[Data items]
※ ※ ※
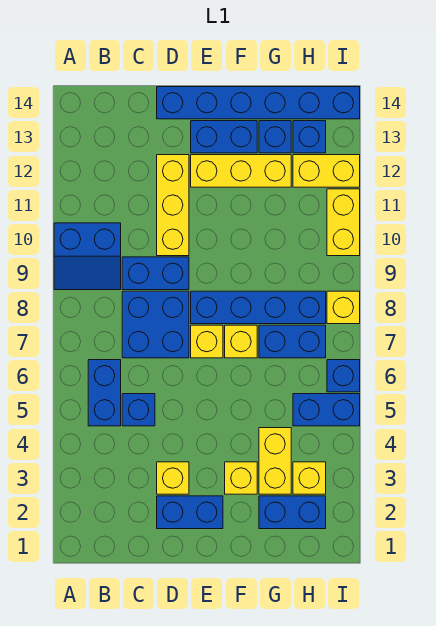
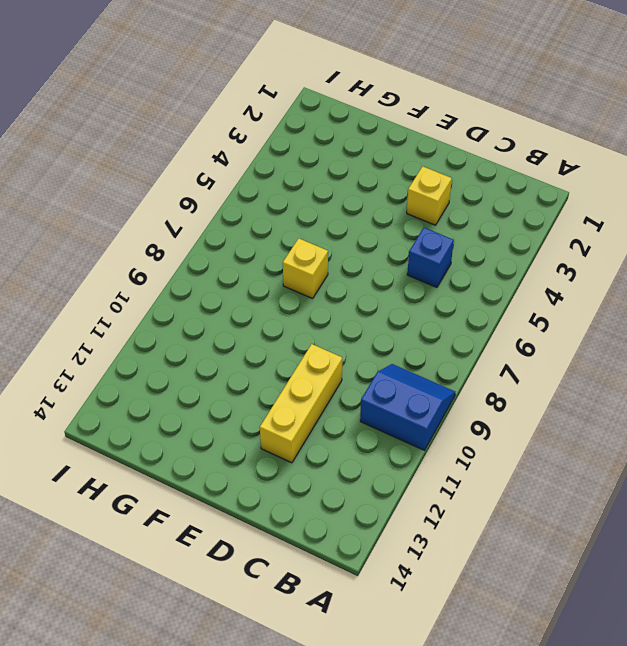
none -> blue brick B5:B6 level 1
none -> blue brick C7:D8 level 1
none -> blue brick C9:D9 level 1

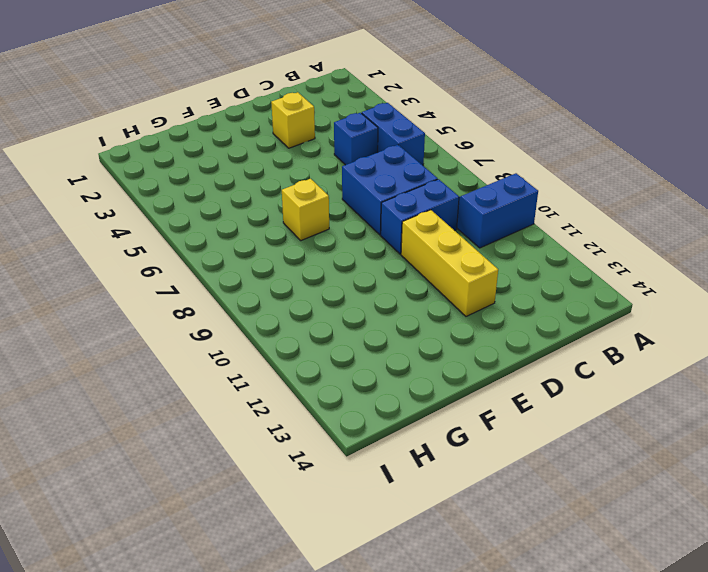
none -> blue brick D2:E2 level 1
none -> blue brick D14:I14 level 1
none -> yellow brick E7 level 1

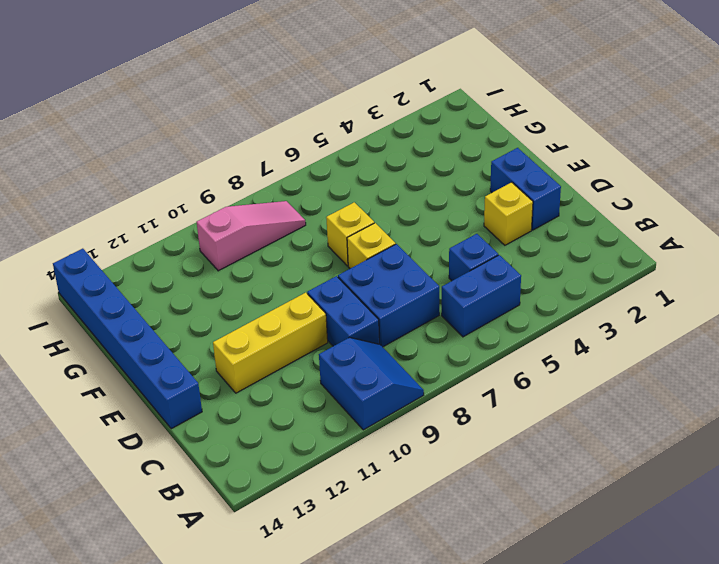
pink slope H8:H10 level 1 top 10 -> blue brick E8:H8 level 1
none -> yellow brick E12:G12 level 1
none -> blue brick E13:F13 level 1
none -> yellow brick F3 level 1

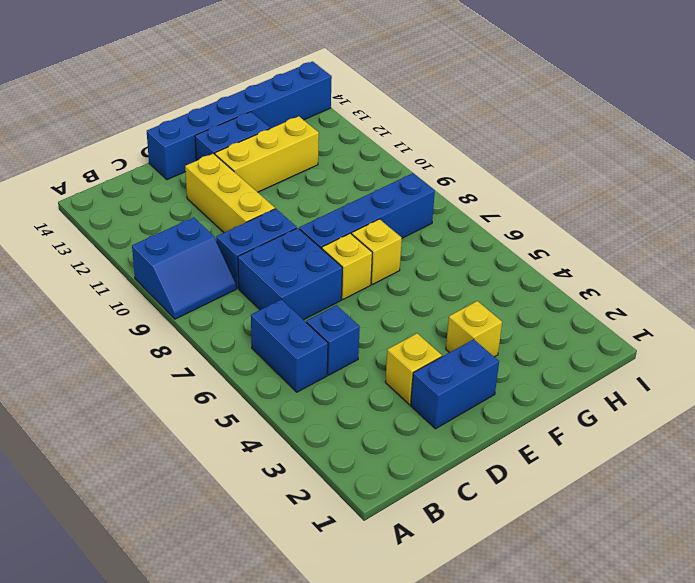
none -> blue brick G2:H2 level 1
none -> yellow brick G3:G4 level 1
none -> blue brick G7:H7 level 1

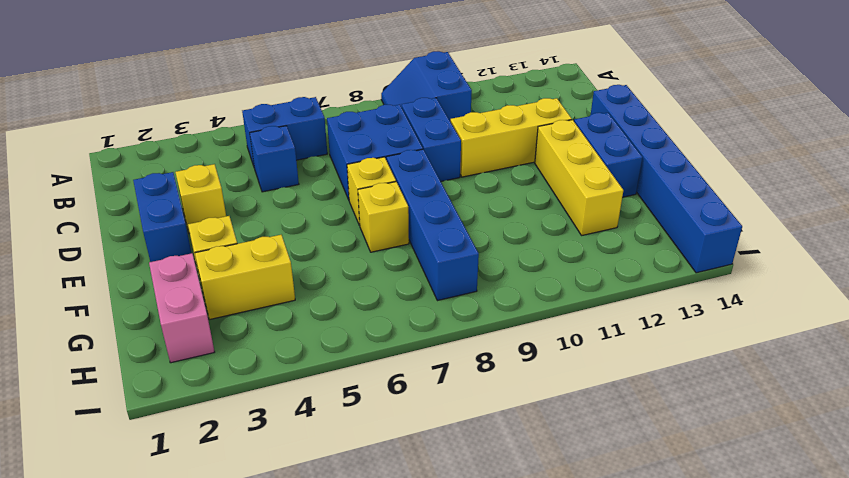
pink brick G2:H2 level 1 -> blue brick G2:H2 level 1
none -> blue brick G7:H7 level 1
none -> blue brick G13 level 1
none -> yellow brick H3 level 1

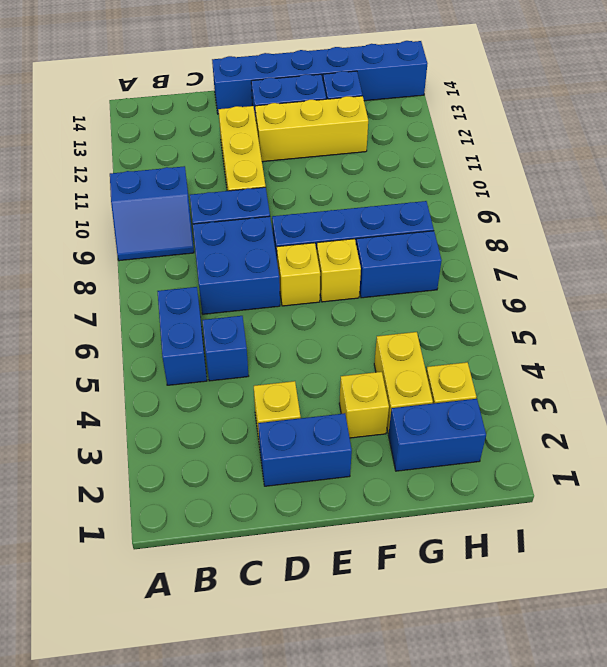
none -> blue brick H5:I5 level 1
none -> yellow brick H12:I12 level 1
none -> blue brick H13 level 1

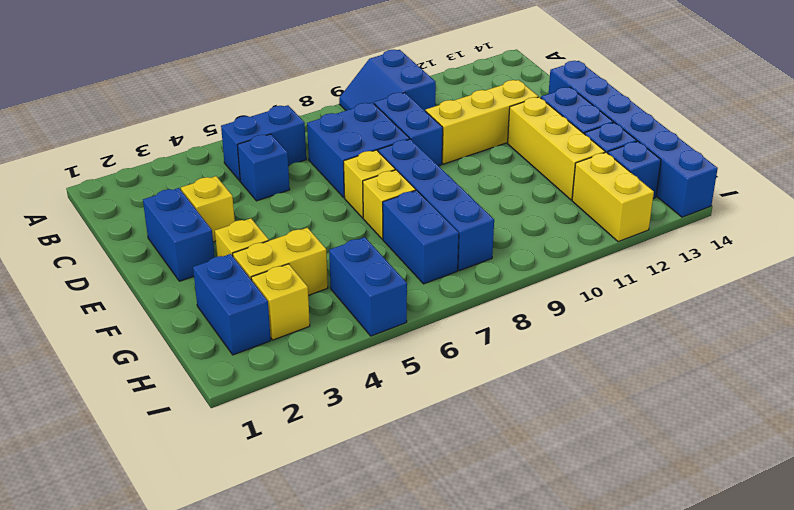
none -> blue brick I6 level 1
none -> yellow brick I8 level 1
none -> yellow brick I10:I11 level 1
※ ※ ※
**WHAT IS EXPECTED**
Please copy every line of the records above in which "pink" appears.

**RESULT OF THE EXERCISE**
pink slope H8:H10 level 1 top 10 -> blue brick E8:H8 level 1
pink brick G2:H2 level 1 -> blue brick G2:H2 level 1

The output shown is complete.